▶ **WHAT IS REQUIRED**
Filtering the records below, copy only those lines that include the word "door".

Drawing revision comparisons
=======

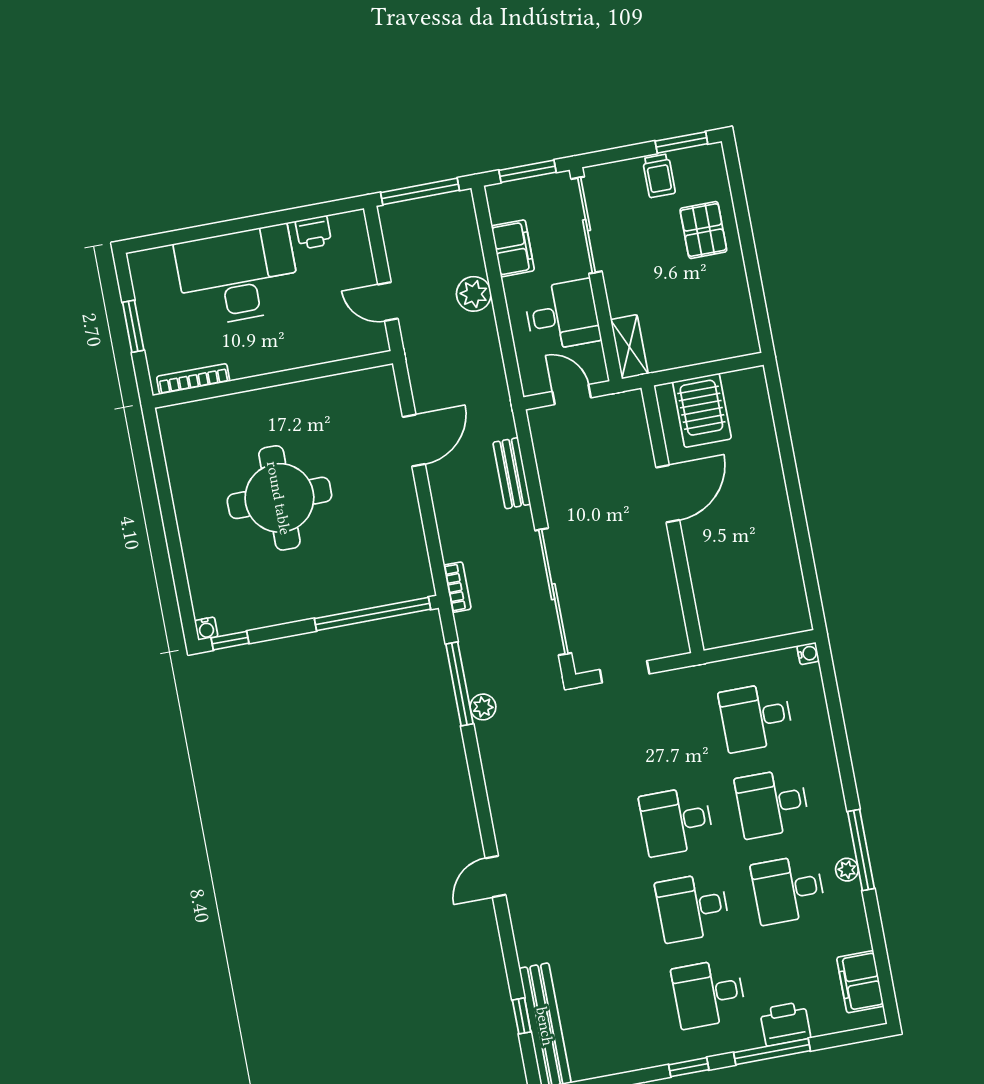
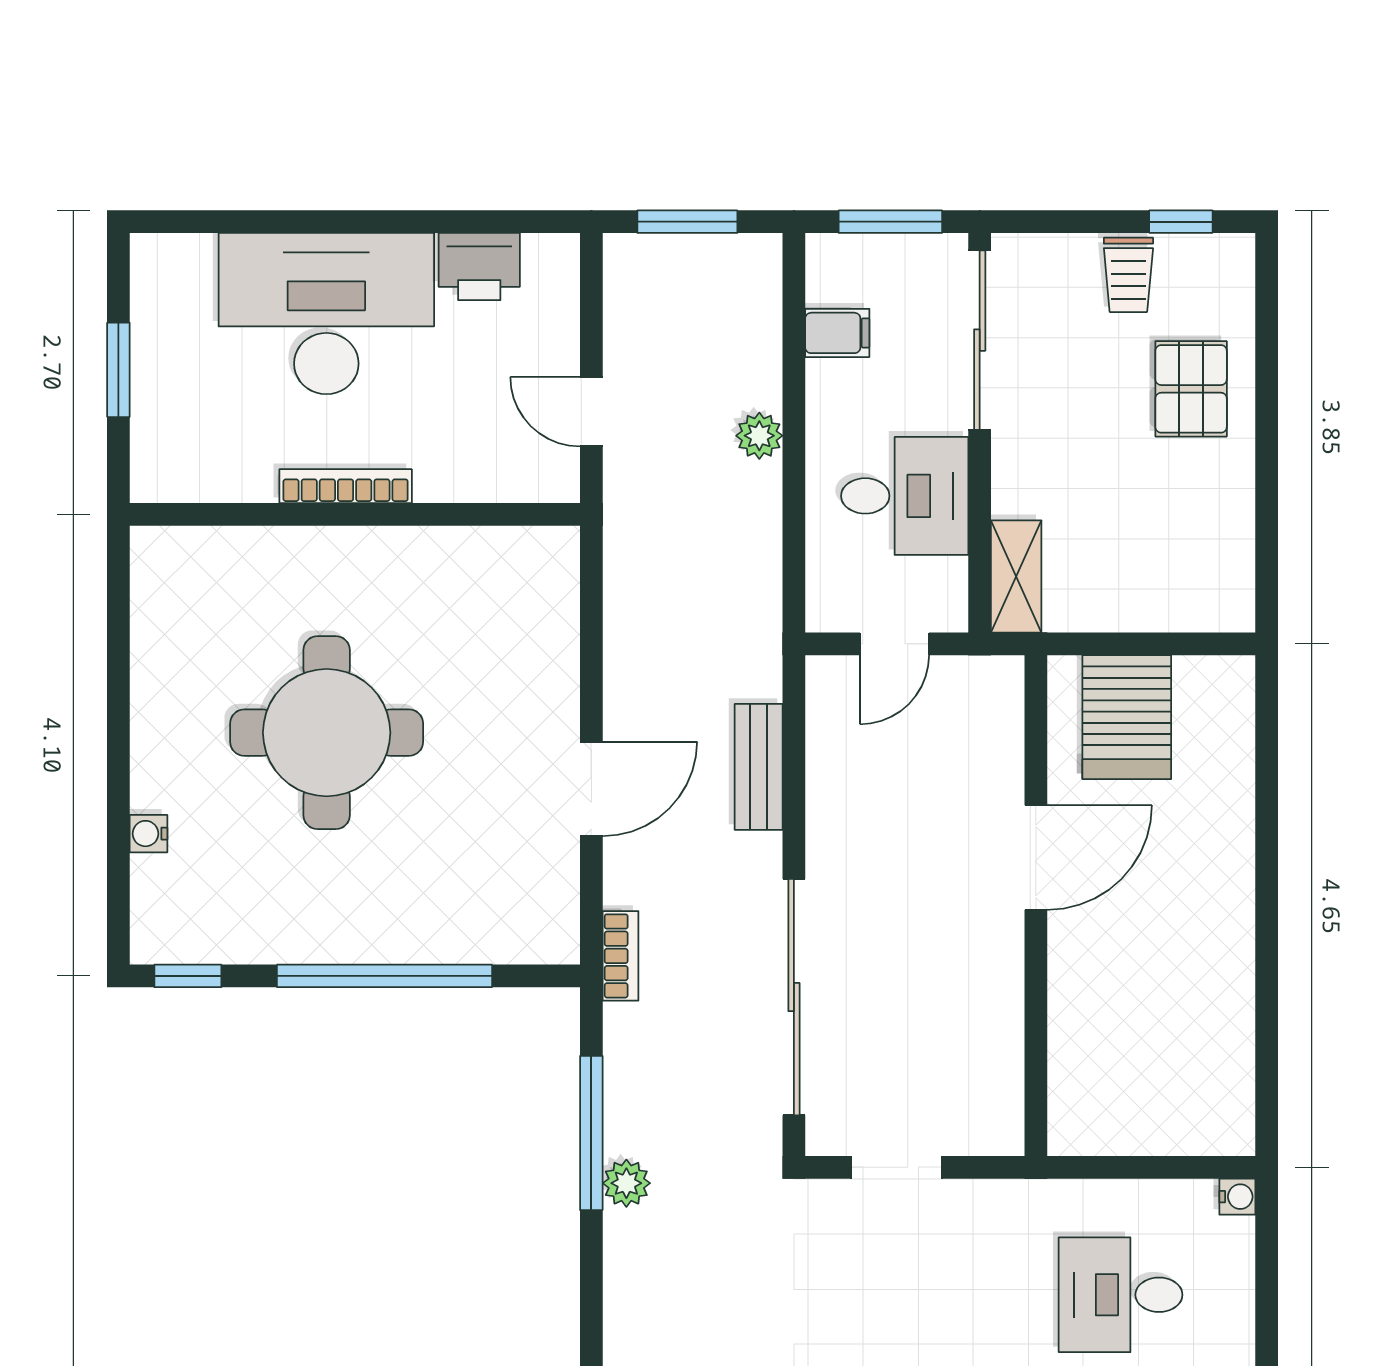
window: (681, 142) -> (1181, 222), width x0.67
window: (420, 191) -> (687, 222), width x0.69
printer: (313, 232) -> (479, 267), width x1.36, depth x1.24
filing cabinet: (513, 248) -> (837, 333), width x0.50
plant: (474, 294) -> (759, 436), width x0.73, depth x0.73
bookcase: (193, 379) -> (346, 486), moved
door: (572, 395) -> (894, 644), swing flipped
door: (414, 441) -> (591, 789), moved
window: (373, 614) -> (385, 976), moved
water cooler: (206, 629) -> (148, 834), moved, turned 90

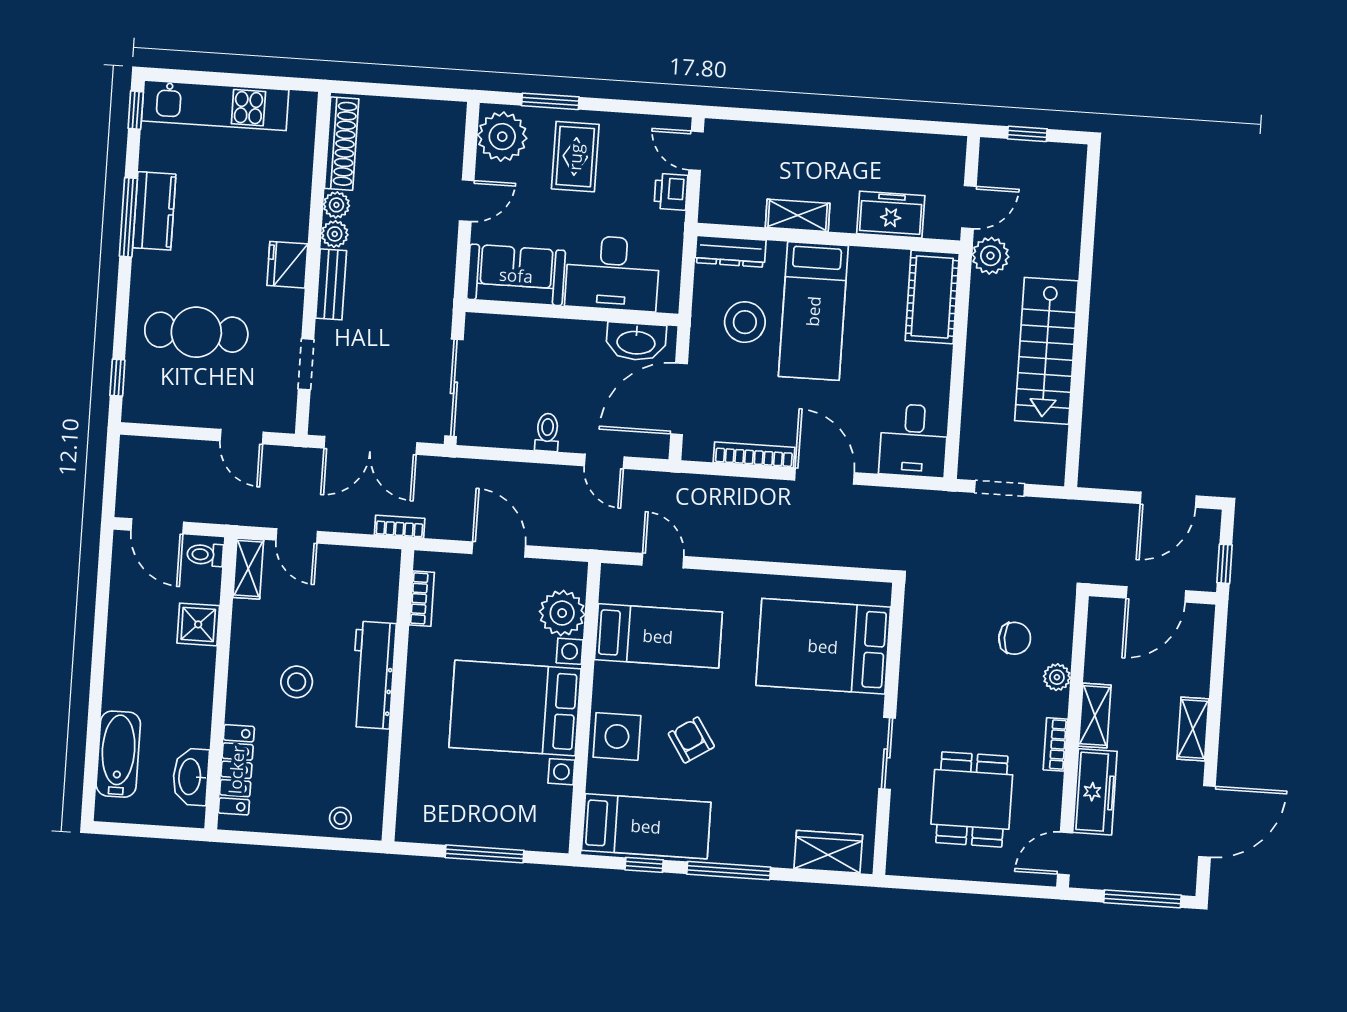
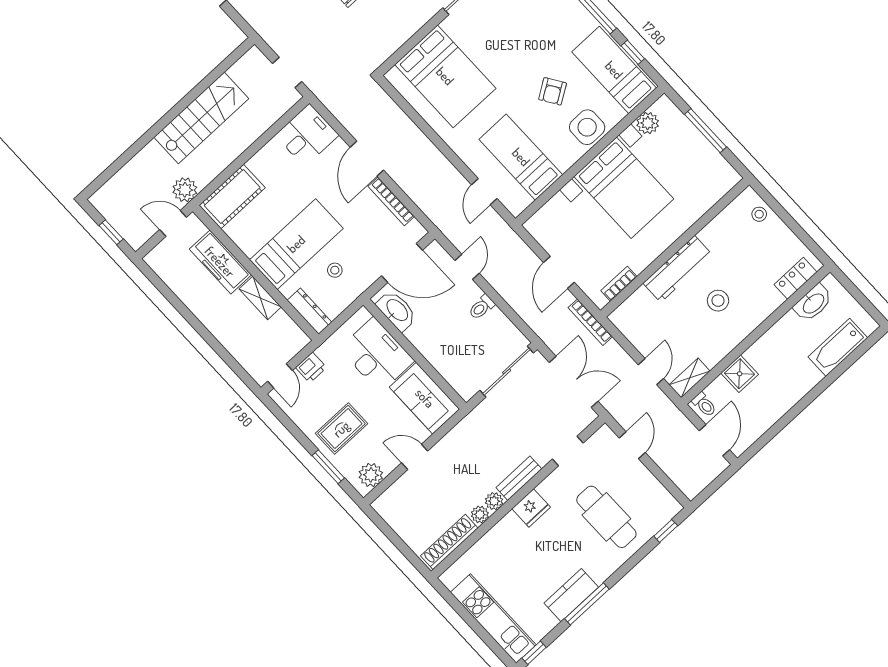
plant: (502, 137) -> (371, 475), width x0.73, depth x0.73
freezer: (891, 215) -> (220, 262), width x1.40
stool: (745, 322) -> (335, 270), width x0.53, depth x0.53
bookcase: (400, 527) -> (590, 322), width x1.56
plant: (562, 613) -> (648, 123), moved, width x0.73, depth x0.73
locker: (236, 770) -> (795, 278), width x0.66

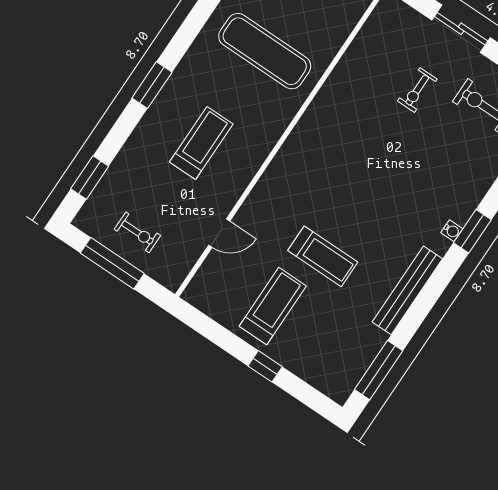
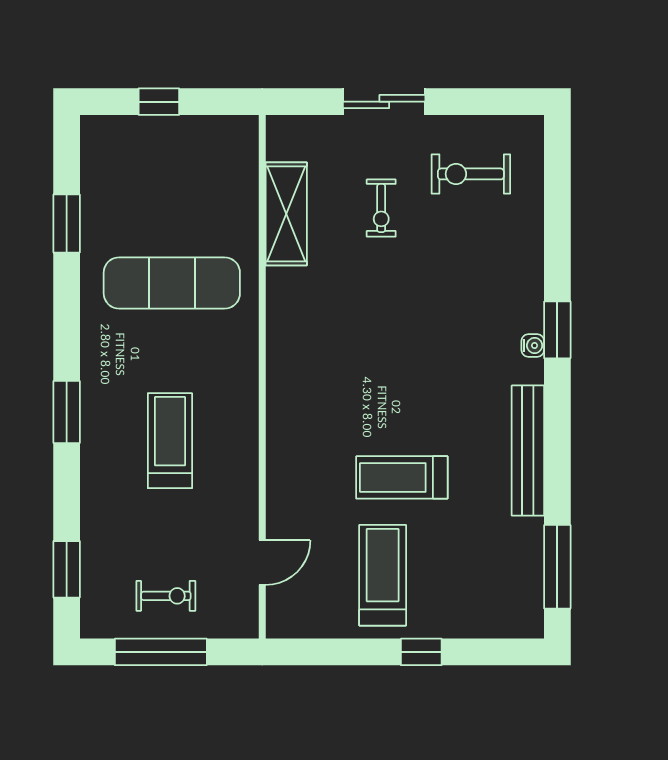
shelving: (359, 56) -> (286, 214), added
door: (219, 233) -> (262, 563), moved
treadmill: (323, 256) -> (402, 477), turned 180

=======

▶ **SOLUTION BELOW**
door: (572, 395) -> (894, 644), swing flipped
door: (414, 441) -> (591, 789), moved
door: (219, 233) -> (262, 563), moved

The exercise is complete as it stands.